▸ Your task: Copy out every line of the records below word for word, in their original order.

▸ Listed records:
══════════
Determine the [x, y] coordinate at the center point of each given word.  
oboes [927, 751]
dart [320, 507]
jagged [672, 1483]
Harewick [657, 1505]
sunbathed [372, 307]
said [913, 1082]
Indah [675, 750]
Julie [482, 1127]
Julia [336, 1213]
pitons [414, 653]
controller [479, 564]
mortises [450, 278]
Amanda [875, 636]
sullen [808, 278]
══════════
▸ Written reply:
Determine the [x, y] coordinate at the center point of each given word.  
oboes [927, 751]
dart [320, 507]
jagged [672, 1483]
Harewick [657, 1505]
sunbathed [372, 307]
said [913, 1082]
Indah [675, 750]
Julie [482, 1127]
Julia [336, 1213]
pitons [414, 653]
controller [479, 564]
mortises [450, 278]
Amanda [875, 636]
sullen [808, 278]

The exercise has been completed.